-- YOUR GOAL --
Extract the lines below word for word, starting at the line that contains "70: 8:08 -> 4:55" and ending at the final line. Omit the pictures from your answer.

-- EXTRACTED MATERIAL --
···

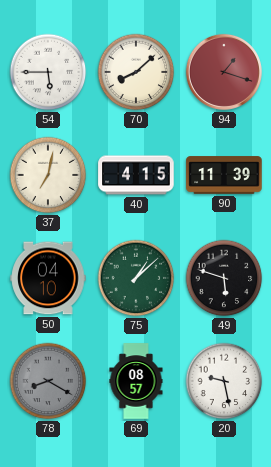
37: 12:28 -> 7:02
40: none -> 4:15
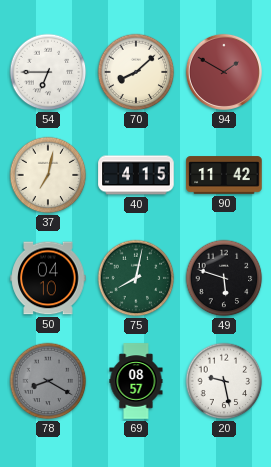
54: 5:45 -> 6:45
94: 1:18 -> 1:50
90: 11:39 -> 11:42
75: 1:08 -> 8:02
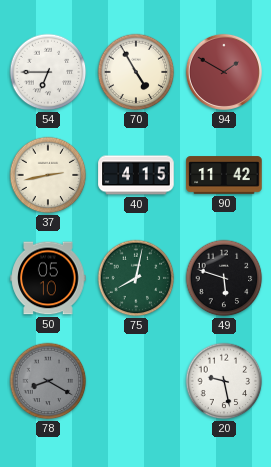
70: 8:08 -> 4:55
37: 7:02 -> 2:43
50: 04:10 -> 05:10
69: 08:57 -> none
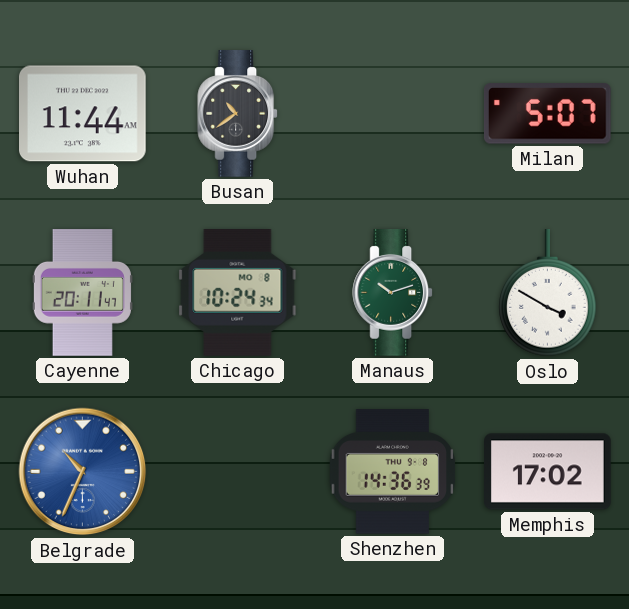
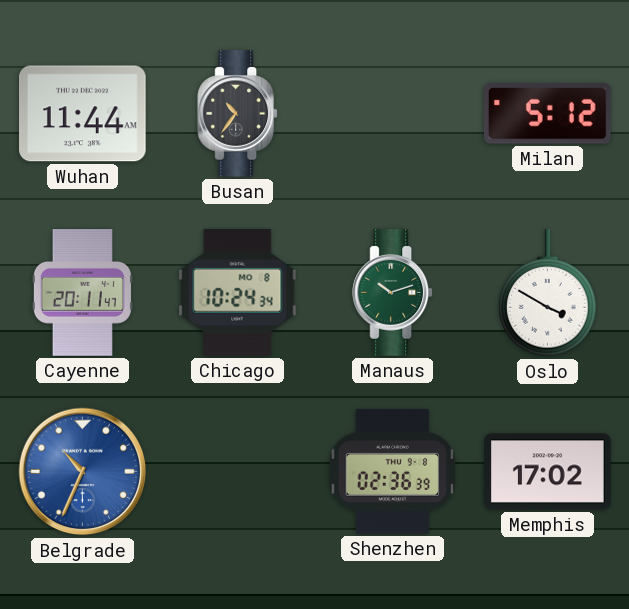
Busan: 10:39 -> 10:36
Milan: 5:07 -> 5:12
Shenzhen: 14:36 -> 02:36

···

-- TASK RESPONSE --
70: 8:08 -> 4:55
37: 7:02 -> 2:43
50: 04:10 -> 05:10
69: 08:57 -> none
Busan: 10:39 -> 10:36
Milan: 5:07 -> 5:12
Shenzhen: 14:36 -> 02:36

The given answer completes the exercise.